EXERCISE GOAL:
The entries below should be output exactly as written.

DATA:
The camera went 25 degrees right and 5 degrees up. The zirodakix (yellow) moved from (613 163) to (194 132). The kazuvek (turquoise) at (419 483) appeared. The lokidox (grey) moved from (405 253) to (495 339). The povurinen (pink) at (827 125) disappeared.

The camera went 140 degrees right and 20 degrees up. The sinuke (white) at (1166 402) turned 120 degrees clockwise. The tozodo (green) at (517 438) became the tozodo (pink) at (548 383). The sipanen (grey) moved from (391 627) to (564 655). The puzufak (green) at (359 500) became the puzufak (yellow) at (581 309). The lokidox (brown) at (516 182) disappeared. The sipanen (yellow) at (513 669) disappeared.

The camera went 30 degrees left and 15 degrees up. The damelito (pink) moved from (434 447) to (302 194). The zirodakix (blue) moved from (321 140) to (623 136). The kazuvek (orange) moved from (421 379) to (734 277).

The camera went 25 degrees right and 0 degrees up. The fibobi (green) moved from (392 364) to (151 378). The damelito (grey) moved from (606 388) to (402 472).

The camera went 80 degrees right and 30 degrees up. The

RESULT FOR THIS EXERCISE:
The camera went 25 degrees right and 5 degrees up. The zirodakix (yellow) moved from (613 163) to (194 132). The kazuvek (turquoise) at (419 483) appeared. The lokidox (grey) moved from (405 253) to (495 339). The povurinen (pink) at (827 125) disappeared.

The camera went 140 degrees right and 20 degrees up. The sinuke (white) at (1166 402) turned 120 degrees clockwise. The tozodo (green) at (517 438) became the tozodo (pink) at (548 383). The sipanen (grey) moved from (391 627) to (564 655). The puzufak (green) at (359 500) became the puzufak (yellow) at (581 309). The lokidox (brown) at (516 182) disappeared. The sipanen (yellow) at (513 669) disappeared.

The camera went 30 degrees left and 15 degrees up. The damelito (pink) moved from (434 447) to (302 194). The zirodakix (blue) moved from (321 140) to (623 136). The kazuvek (orange) moved from (421 379) to (734 277).

The camera went 25 degrees right and 0 degrees up. The fibobi (green) moved from (392 364) to (151 378). The damelito (grey) moved from (606 388) to (402 472).

The camera went 80 degrees right and 30 degrees up. The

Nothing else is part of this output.